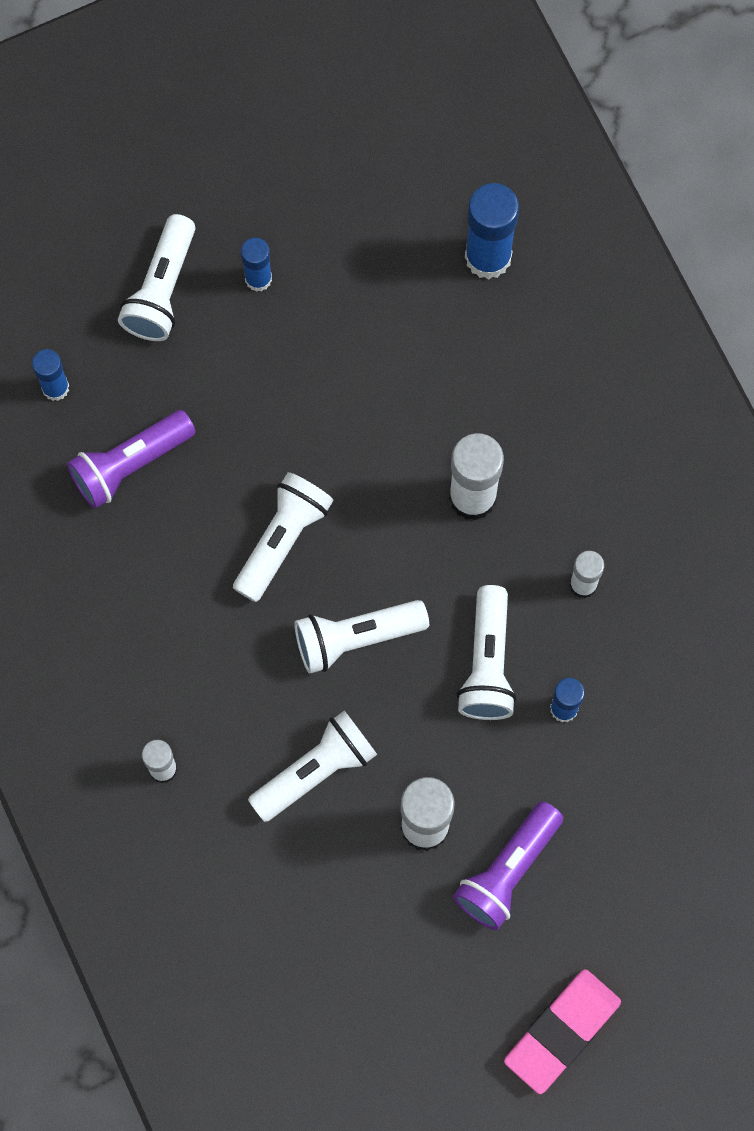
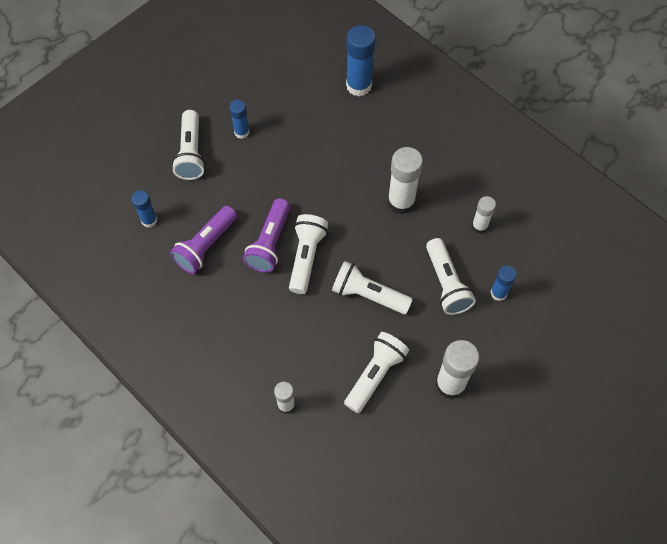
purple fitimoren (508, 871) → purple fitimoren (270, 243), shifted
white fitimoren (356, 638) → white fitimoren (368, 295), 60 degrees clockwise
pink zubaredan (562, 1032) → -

(Work instructions): Where the data includes pictures, leave them out and write out everything else exactly.

(Answer space):
purple fitimoren (508, 871) → purple fitimoren (270, 243), shifted
white fitimoren (356, 638) → white fitimoren (368, 295), 60 degrees clockwise
pink zubaredan (562, 1032) → -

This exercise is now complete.